## Provided records
####################

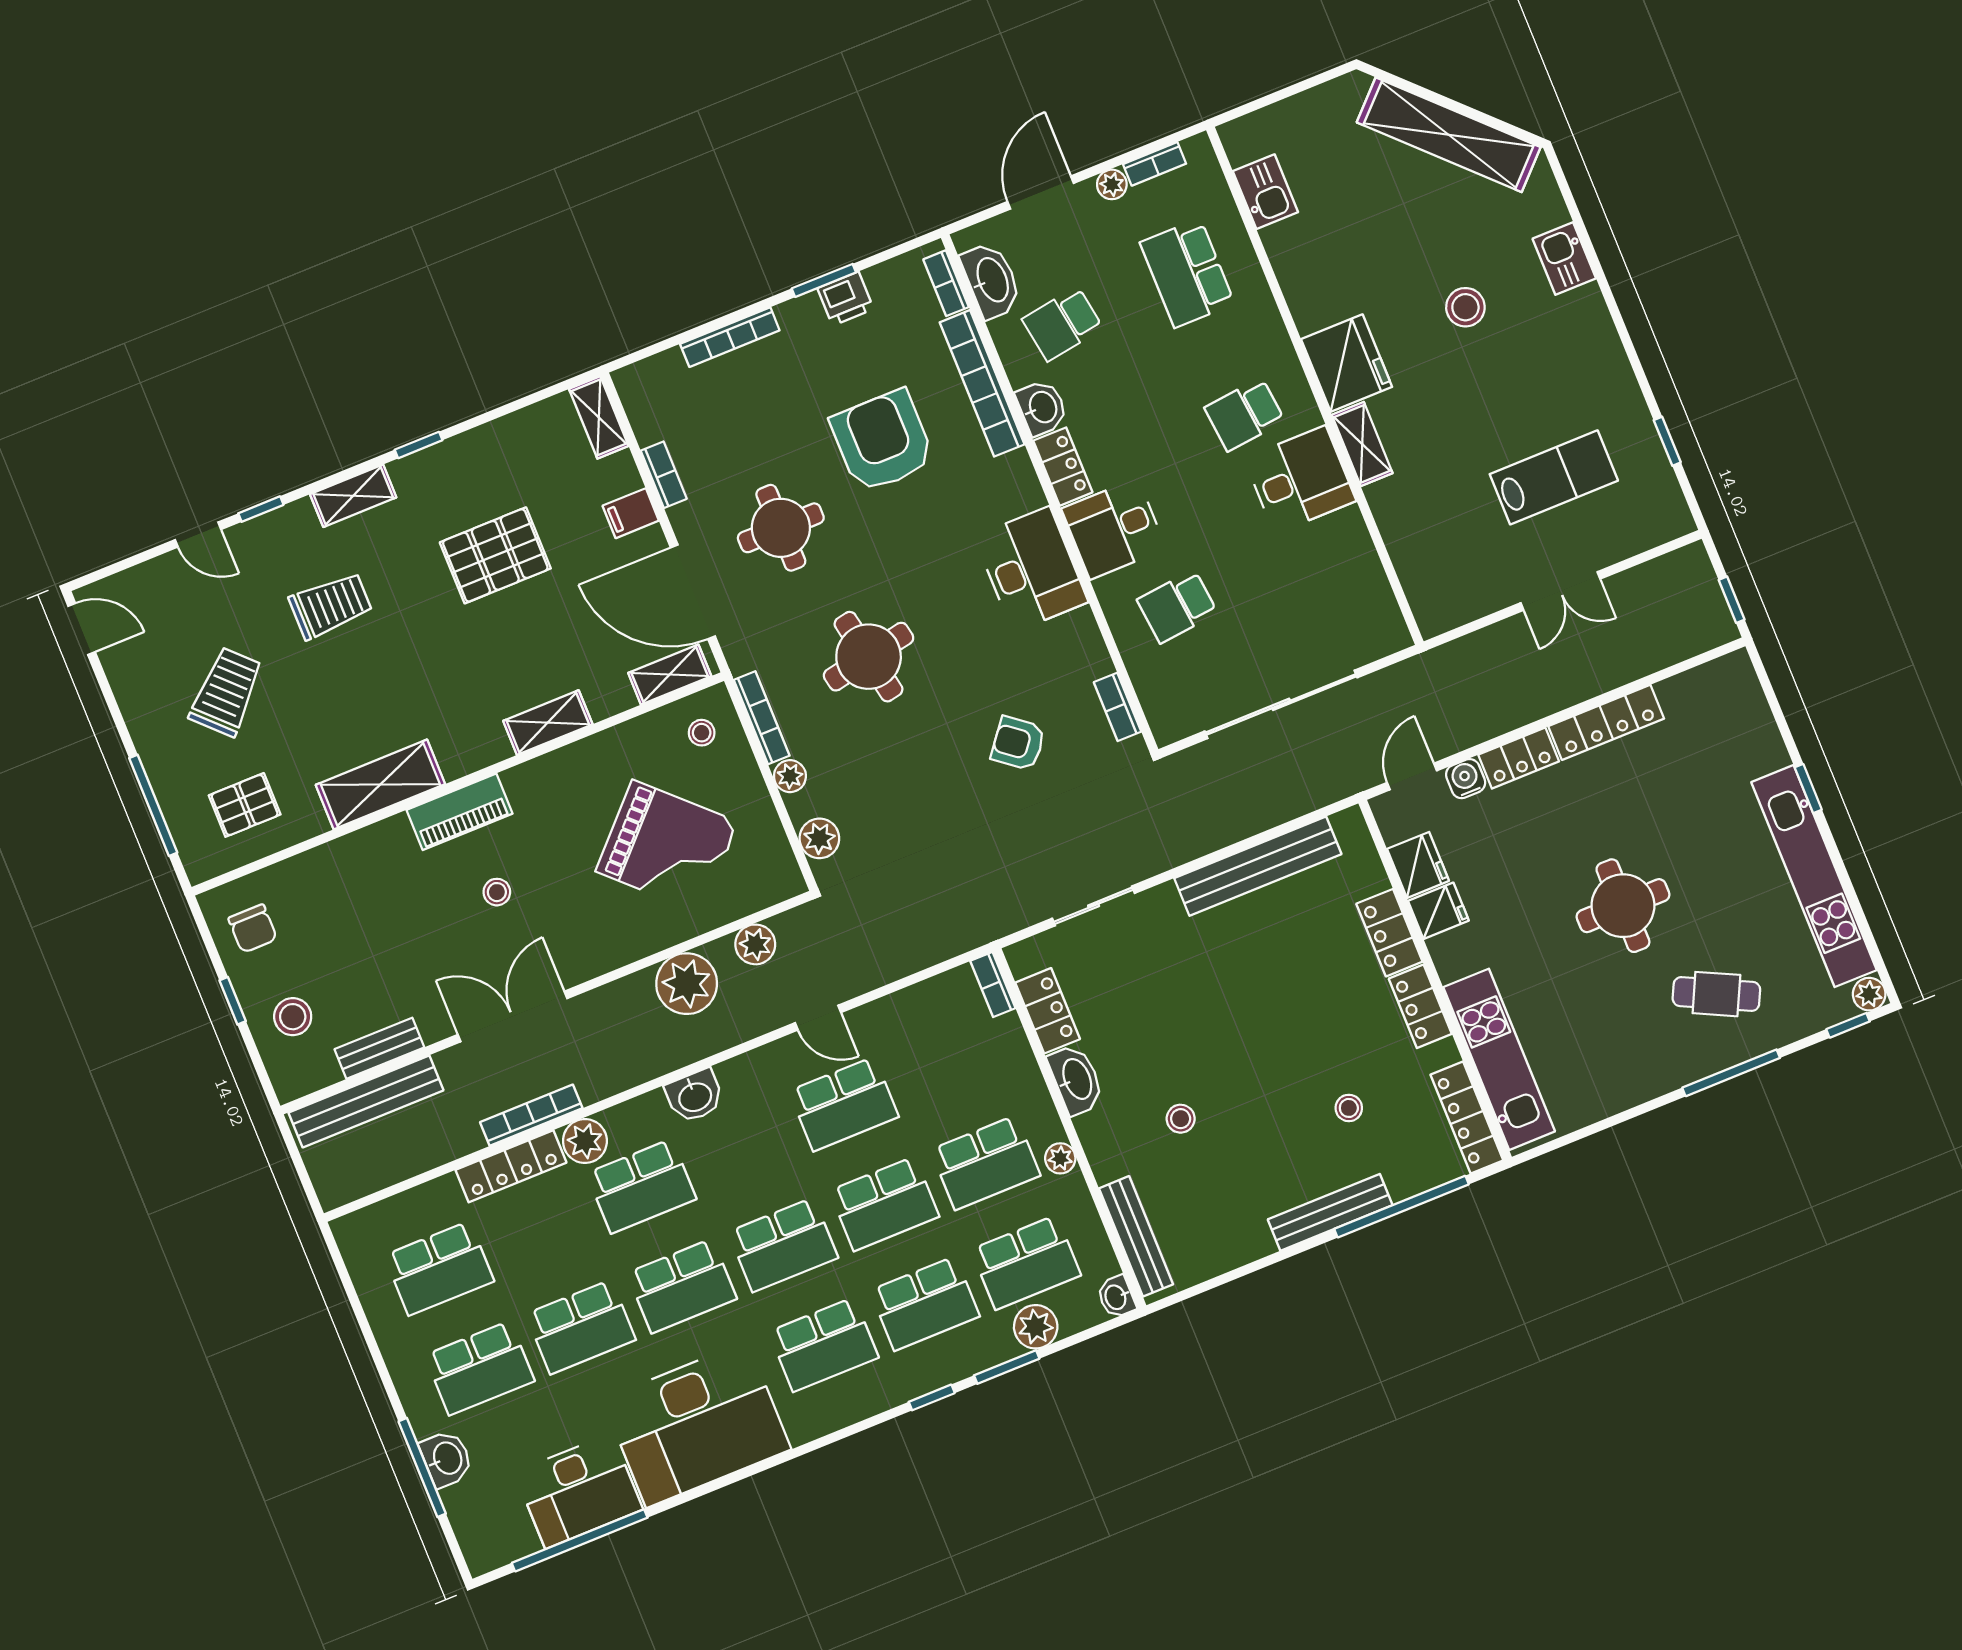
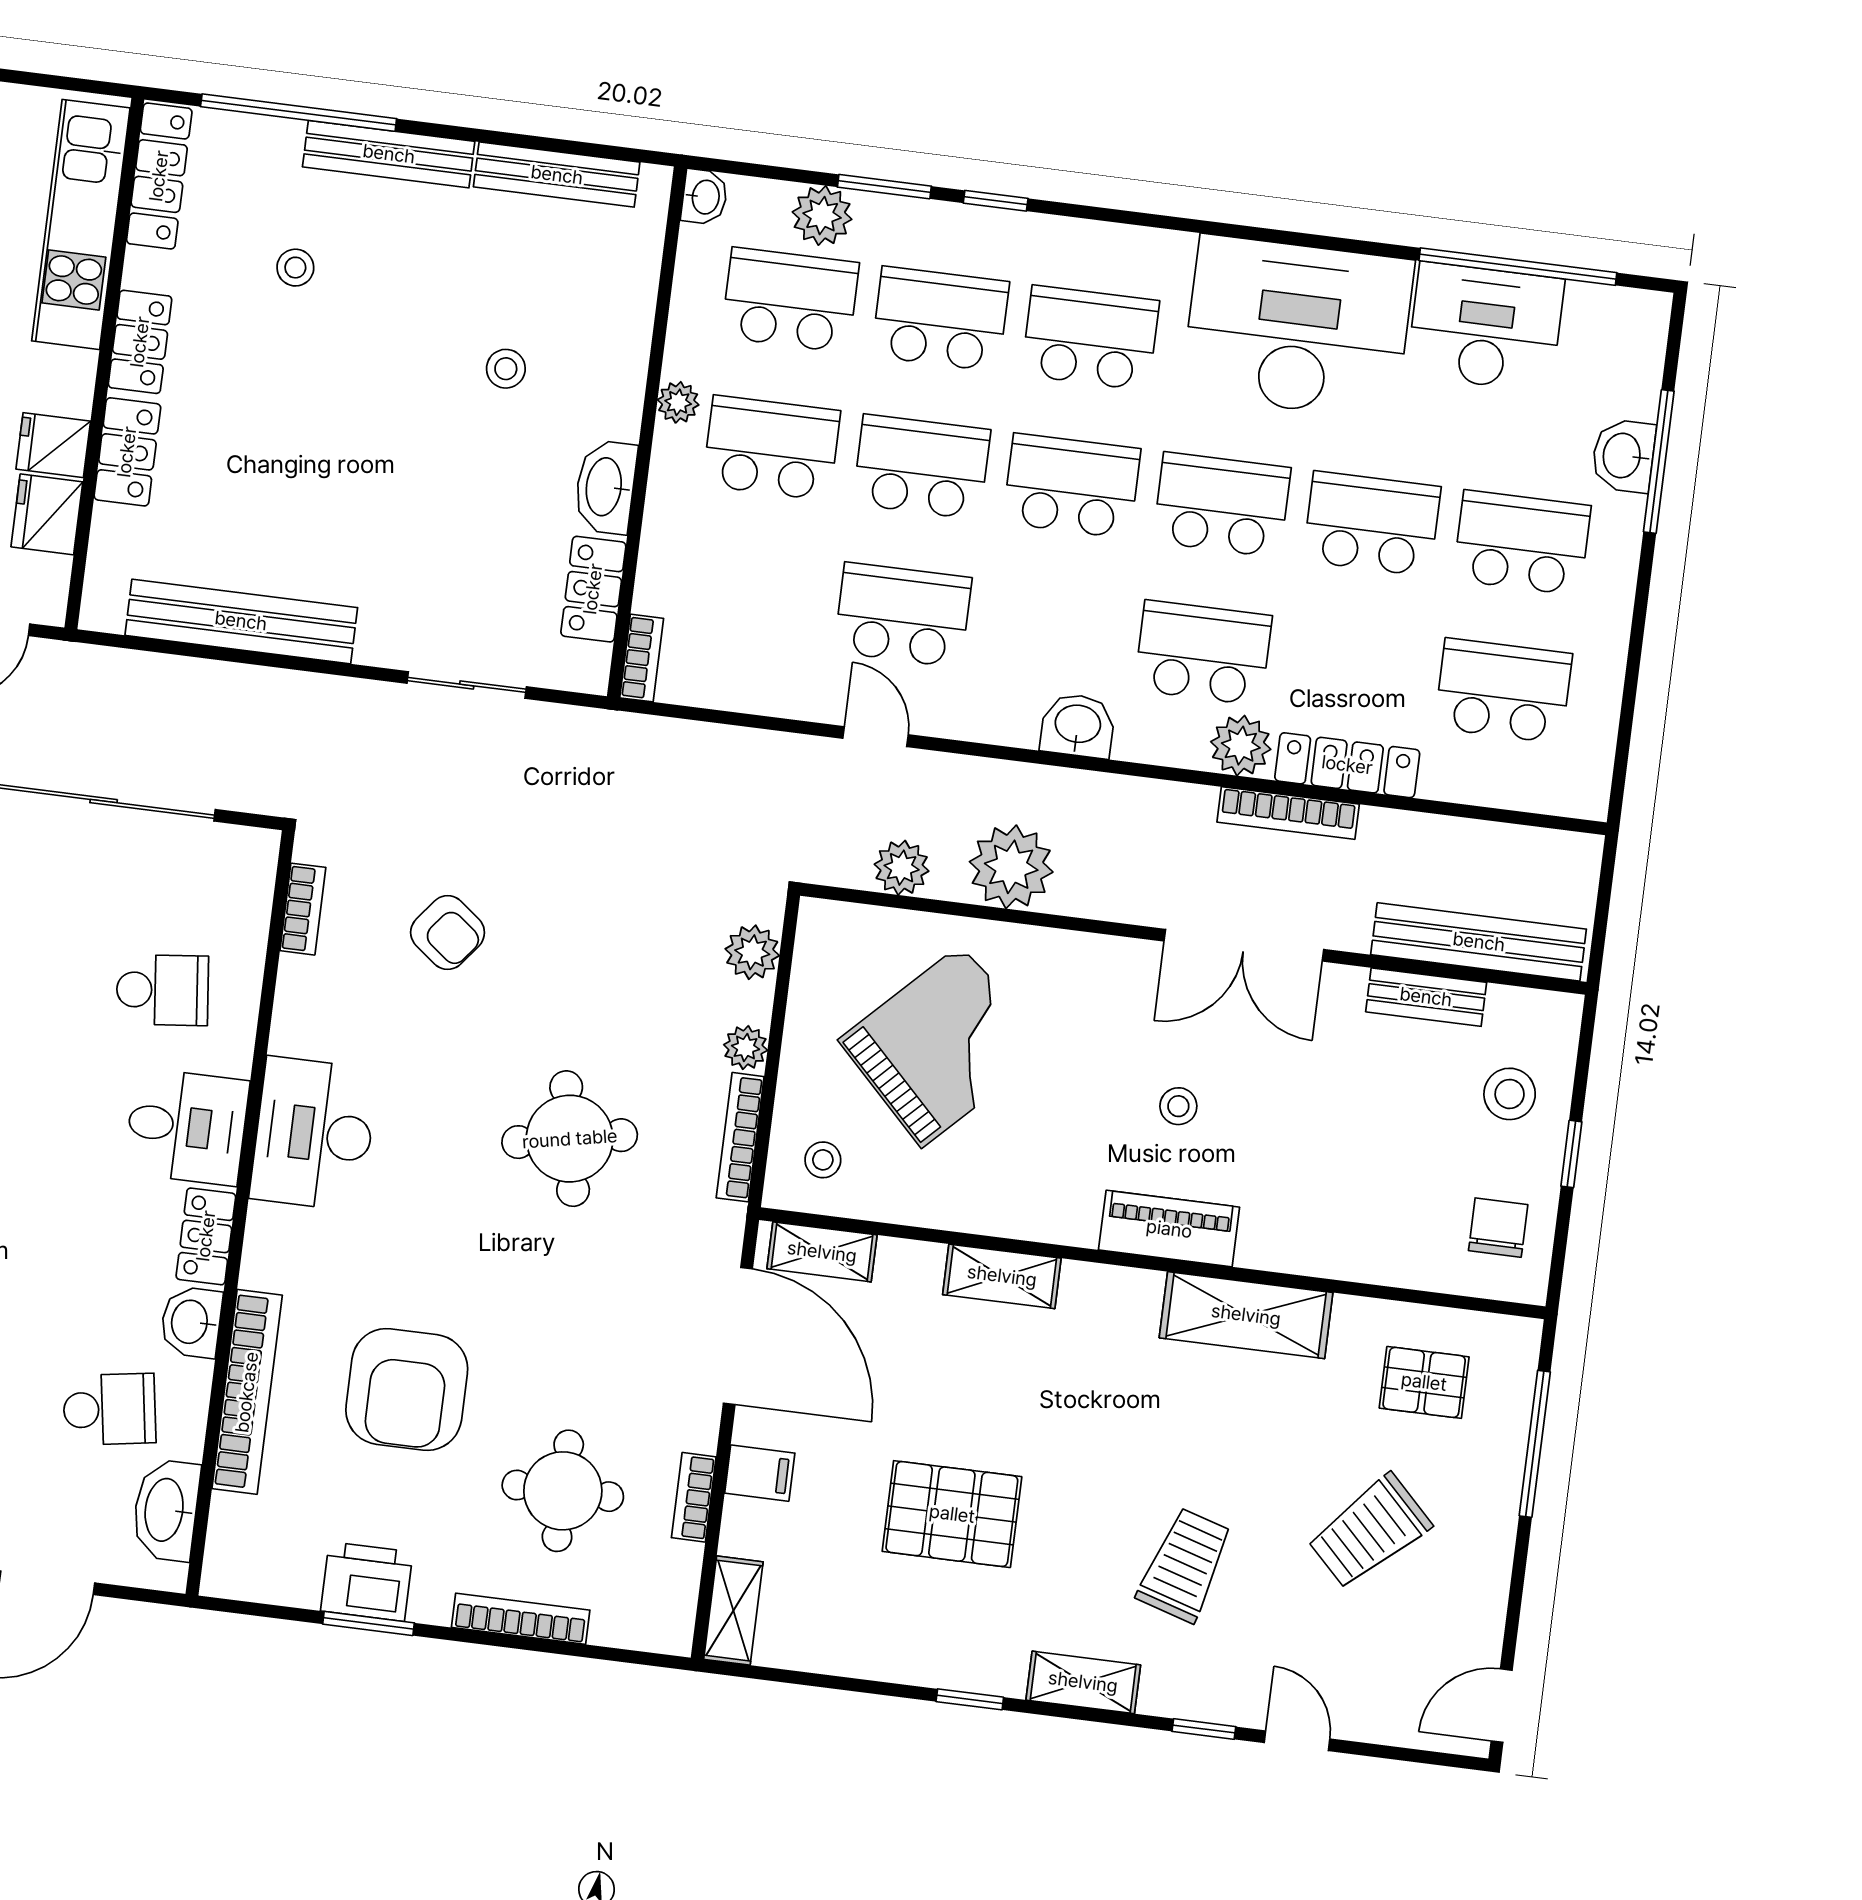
bookcase: (946, 283) -> (223, 1537), removed
printer: (845, 299) -> (367, 1581), width x1.36, depth x1.24
round table: (781, 528) -> (563, 1491), moved
trolley: (331, 605) -> (1185, 1565), turned 107
door: (82, 629) -> (1502, 1706), hinge flipped
grand piano: (667, 847) -> (942, 1046), turned 91
bench: (1136, 1236) -> (557, 175), moved, turned 90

####################

## Exercise aim
Output each line of the listing in which the string "turned" is found.

## Result
trolley: (331, 605) -> (1185, 1565), turned 107
grand piano: (667, 847) -> (942, 1046), turned 91
bench: (1136, 1236) -> (557, 175), moved, turned 90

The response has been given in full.